(Object transformation records)
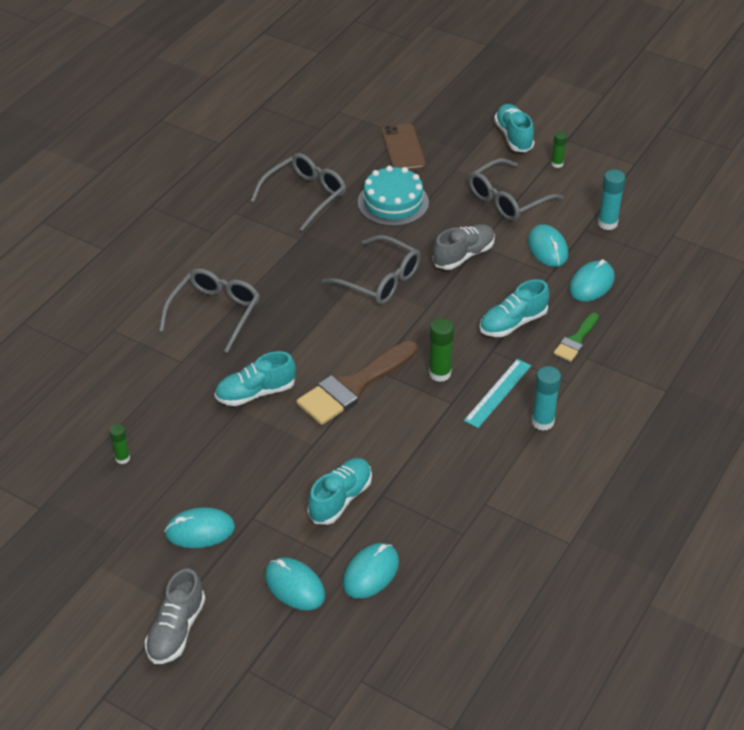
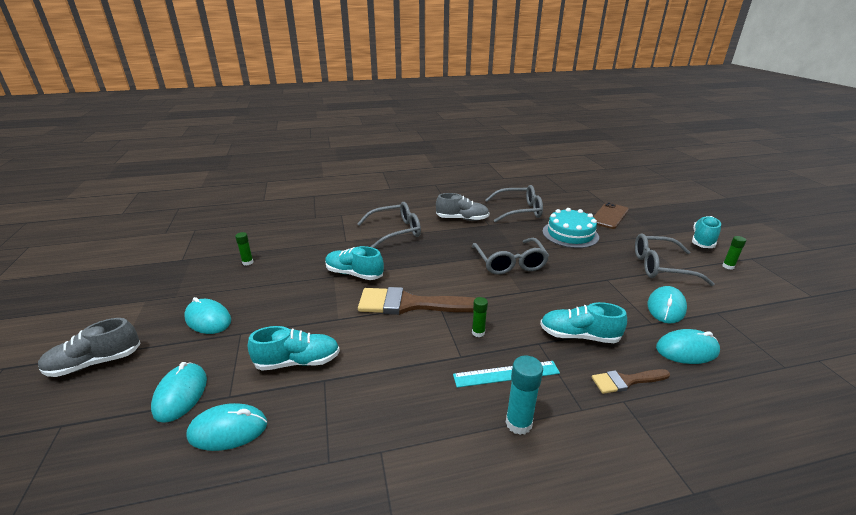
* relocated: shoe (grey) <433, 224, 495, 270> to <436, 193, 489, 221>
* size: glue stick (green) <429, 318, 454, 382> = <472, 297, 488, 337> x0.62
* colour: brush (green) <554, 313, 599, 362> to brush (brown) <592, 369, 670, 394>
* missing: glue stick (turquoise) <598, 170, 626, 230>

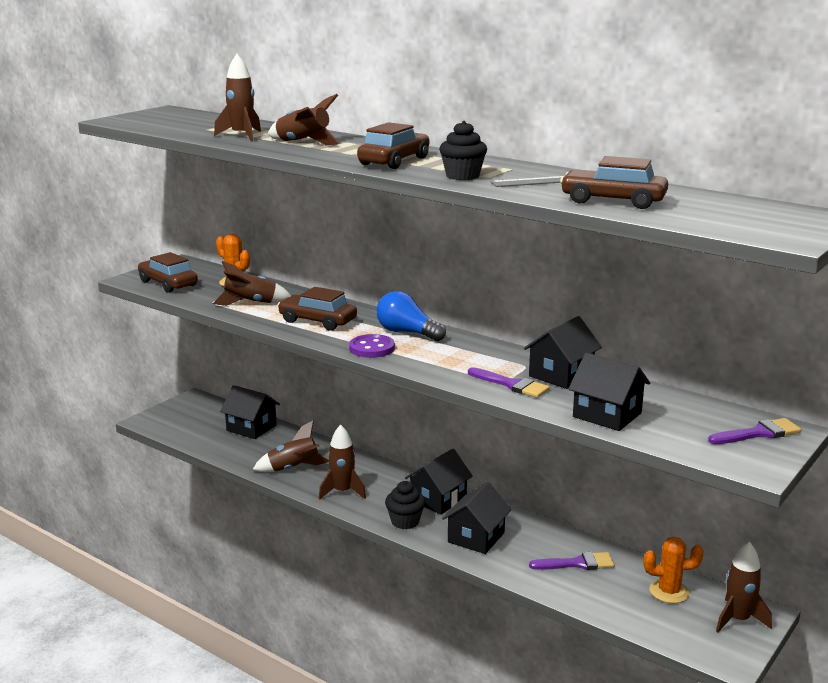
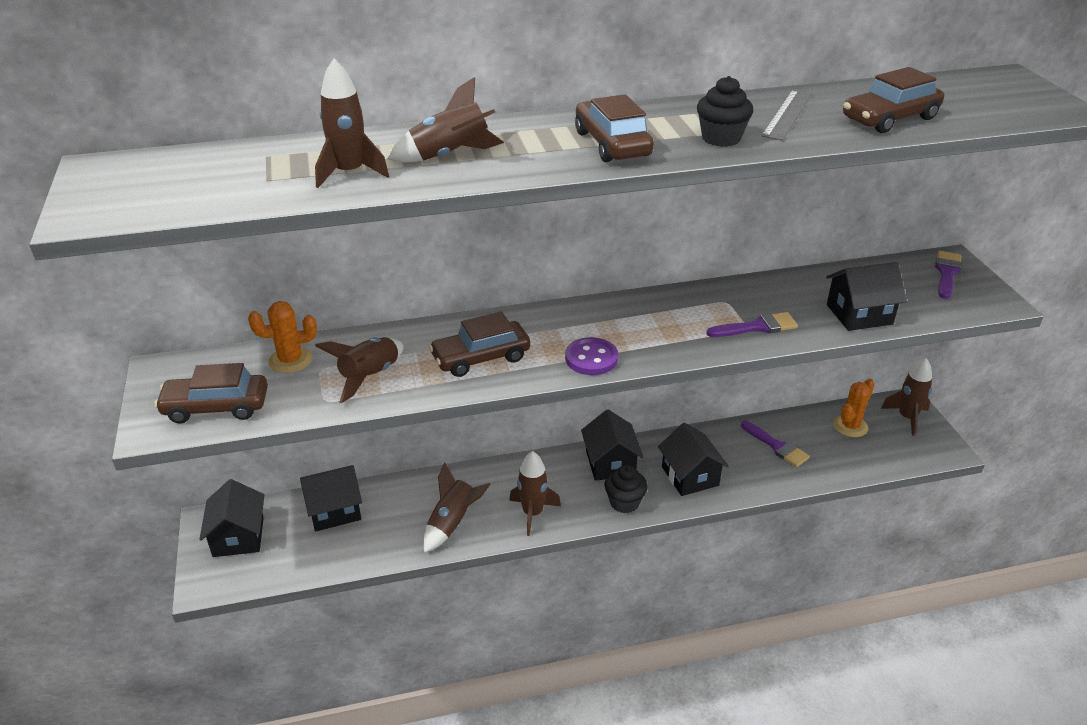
* relocated: house (black) <524, 316, 602, 389> to <199, 479, 264, 557>
* spun: brush (purple) <529, 552, 614, 570> = <741, 421, 810, 467> 105 degrees clockwise
* missing: light bulb (blue) <377, 291, 446, 341>

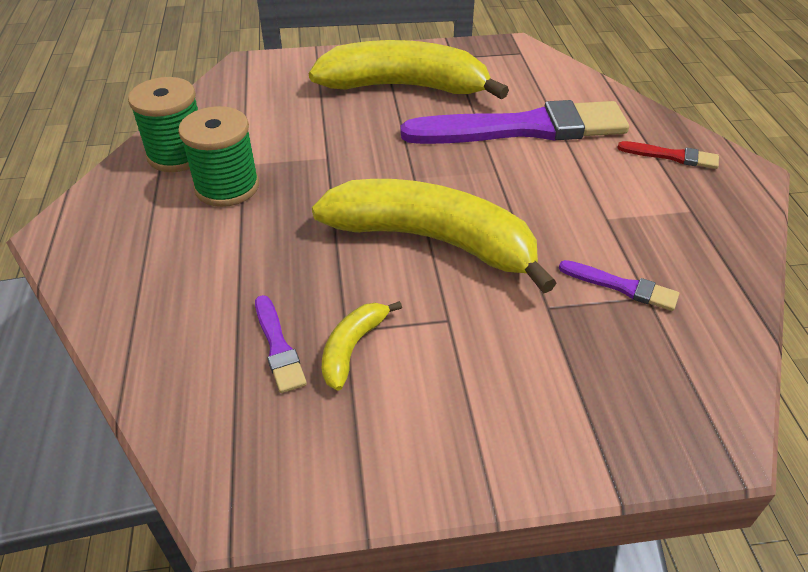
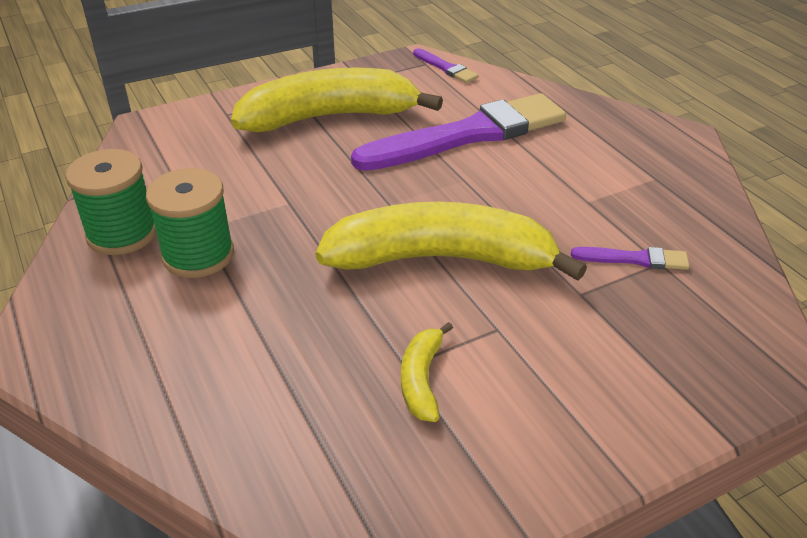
* relocated: brush (purple) <255, 295, 307, 393> to <413, 48, 479, 83>
* missing: brush (red) <617, 141, 719, 169>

» **Work required**: Every line above that carries the string "green" should be copied.

» **Response box**:
* size: glue stick (green) <429, 318, 454, 382> = <472, 297, 488, 337> x0.62
* colour: brush (green) <554, 313, 599, 362> to brush (brown) <592, 369, 670, 394>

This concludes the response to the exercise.